Directions – Go over each line of the entries below, count those with "none", and give only the count.

Information provided –
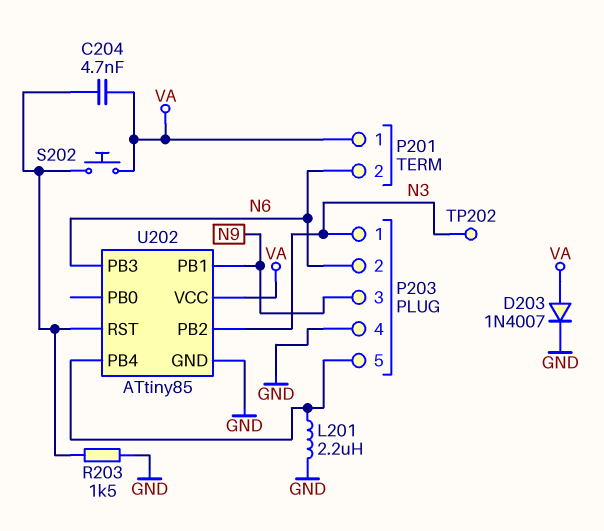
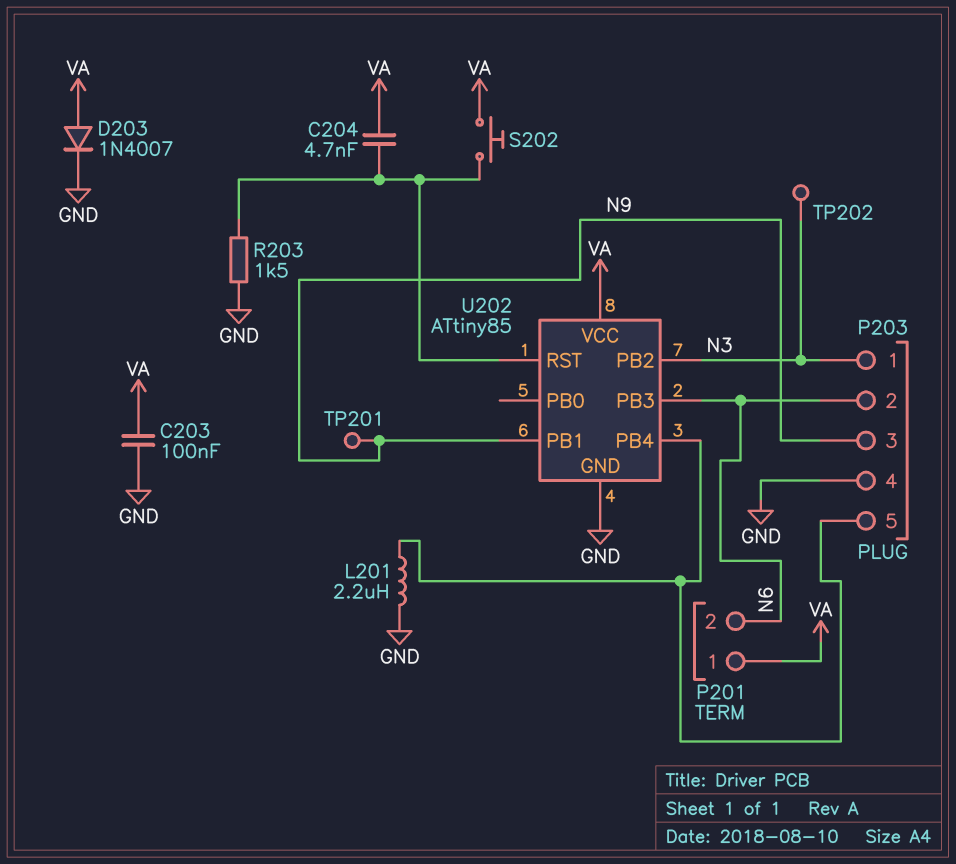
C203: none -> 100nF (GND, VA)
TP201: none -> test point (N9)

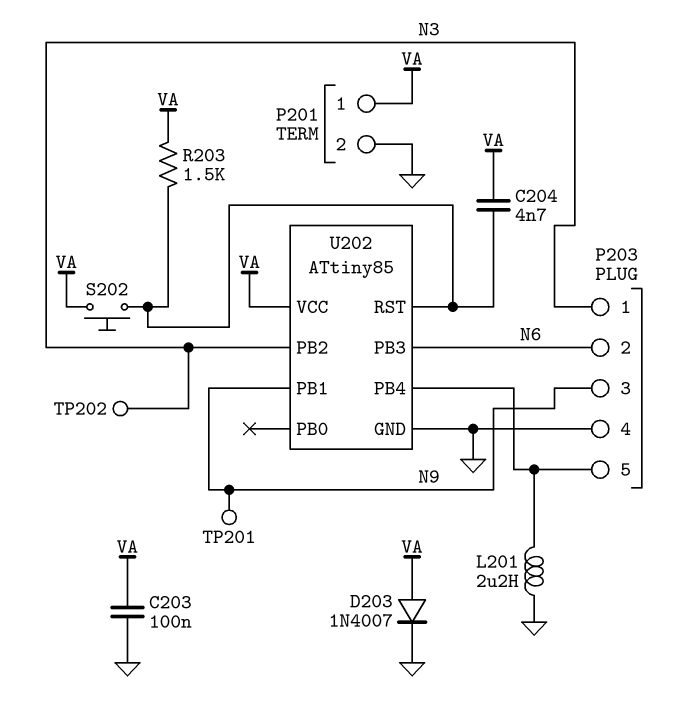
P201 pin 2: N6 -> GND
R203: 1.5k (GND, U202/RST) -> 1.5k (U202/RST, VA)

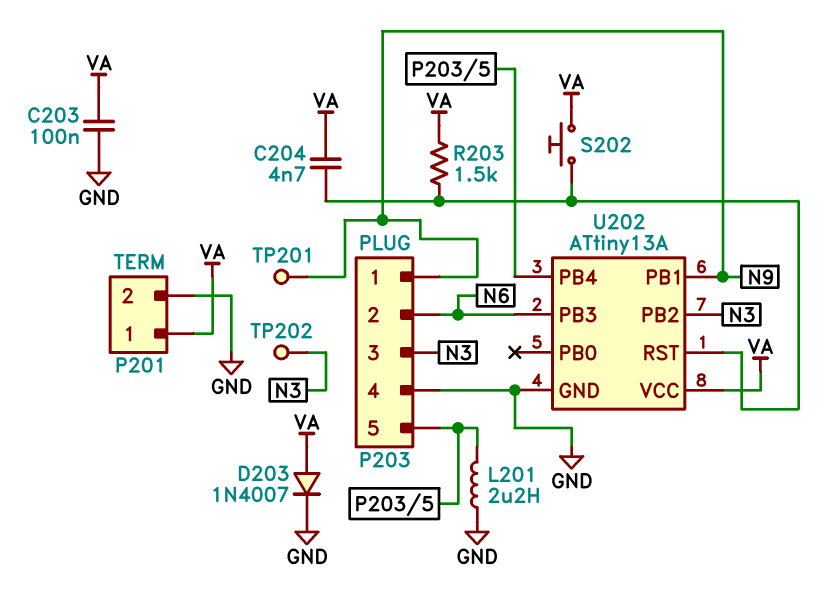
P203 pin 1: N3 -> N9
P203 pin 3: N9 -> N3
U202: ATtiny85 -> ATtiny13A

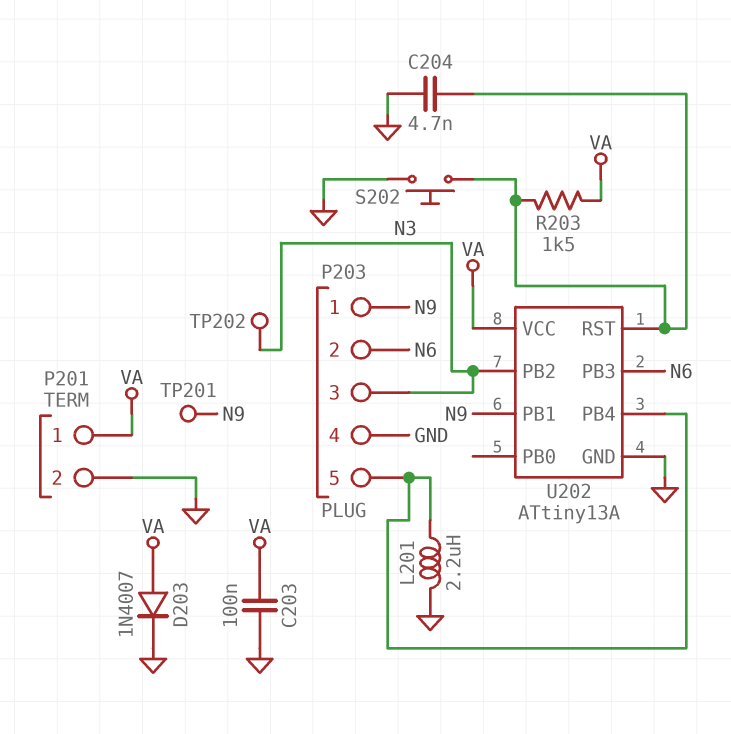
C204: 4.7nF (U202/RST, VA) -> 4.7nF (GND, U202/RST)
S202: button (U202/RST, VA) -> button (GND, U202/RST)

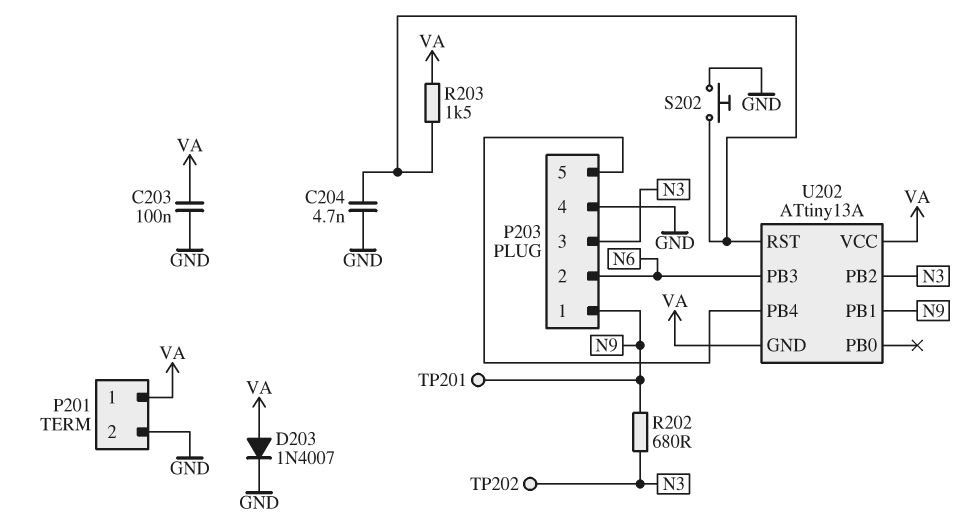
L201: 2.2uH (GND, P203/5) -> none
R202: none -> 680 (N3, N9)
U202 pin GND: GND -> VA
* * *
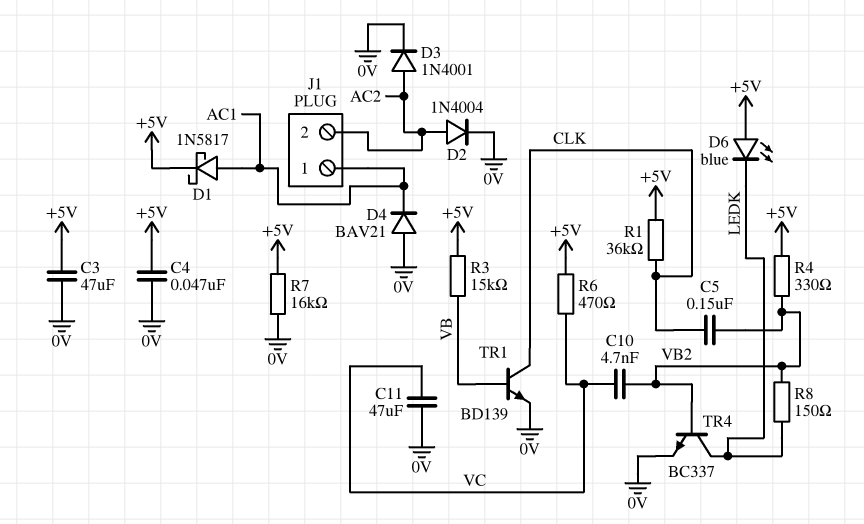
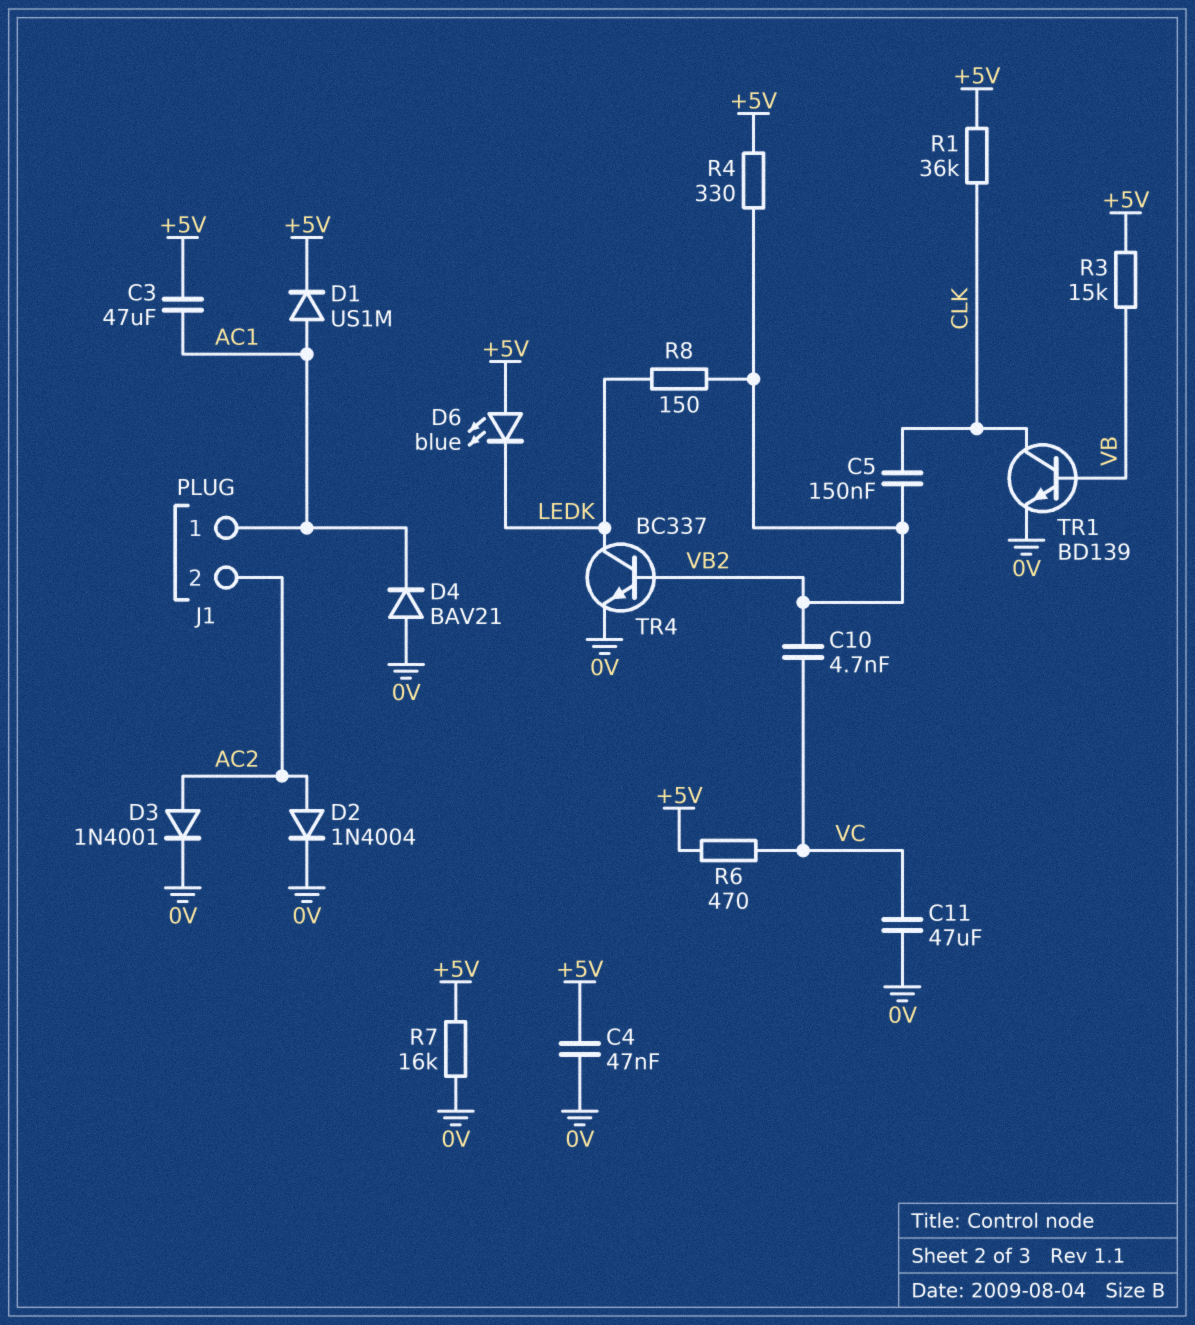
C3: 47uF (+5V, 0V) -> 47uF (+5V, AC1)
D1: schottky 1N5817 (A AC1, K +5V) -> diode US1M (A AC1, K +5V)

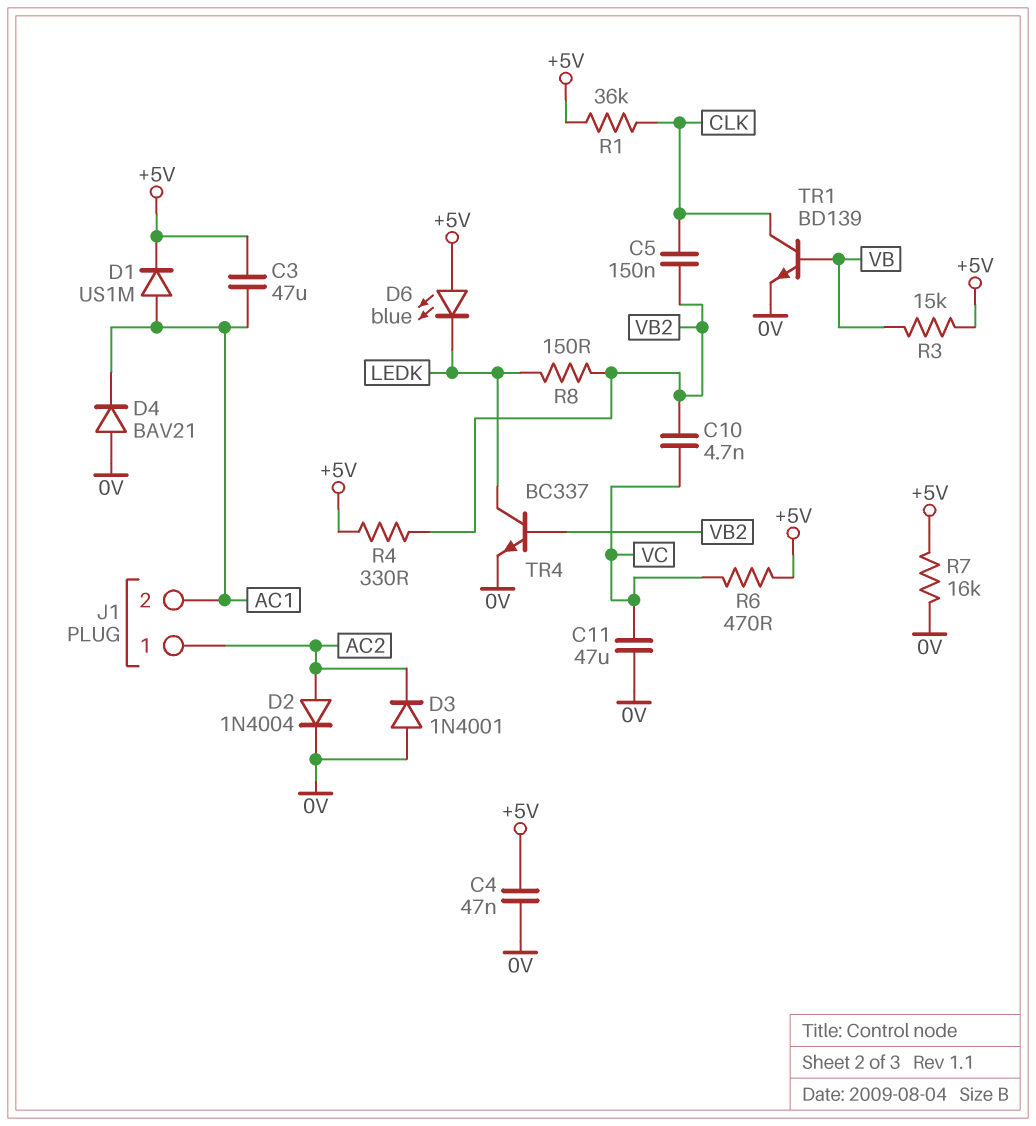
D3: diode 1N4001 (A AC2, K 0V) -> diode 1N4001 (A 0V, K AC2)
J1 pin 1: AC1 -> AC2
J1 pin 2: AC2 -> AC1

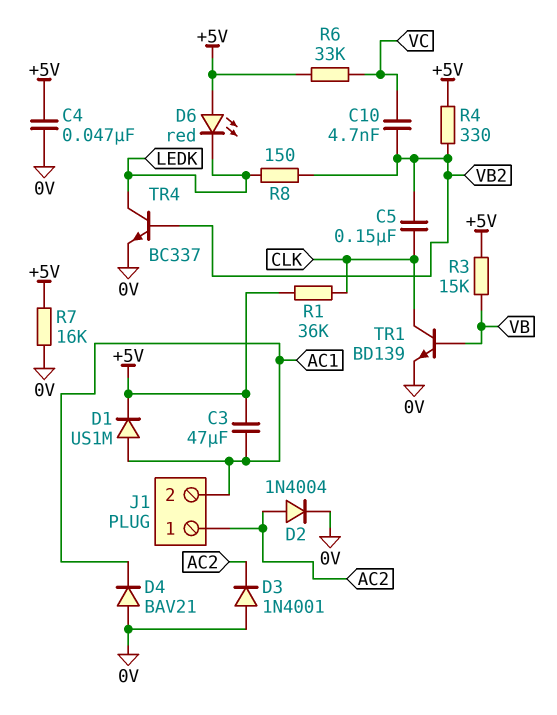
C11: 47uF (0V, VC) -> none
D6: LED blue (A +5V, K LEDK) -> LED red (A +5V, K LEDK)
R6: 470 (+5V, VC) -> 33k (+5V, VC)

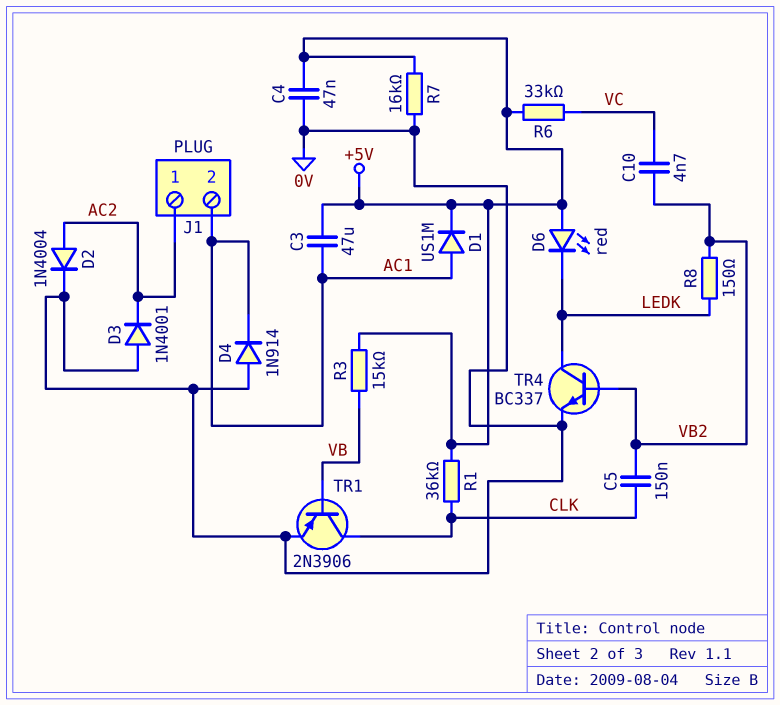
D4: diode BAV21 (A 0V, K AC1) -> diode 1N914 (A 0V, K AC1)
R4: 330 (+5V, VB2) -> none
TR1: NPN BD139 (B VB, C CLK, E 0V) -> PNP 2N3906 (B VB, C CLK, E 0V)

Reply – 6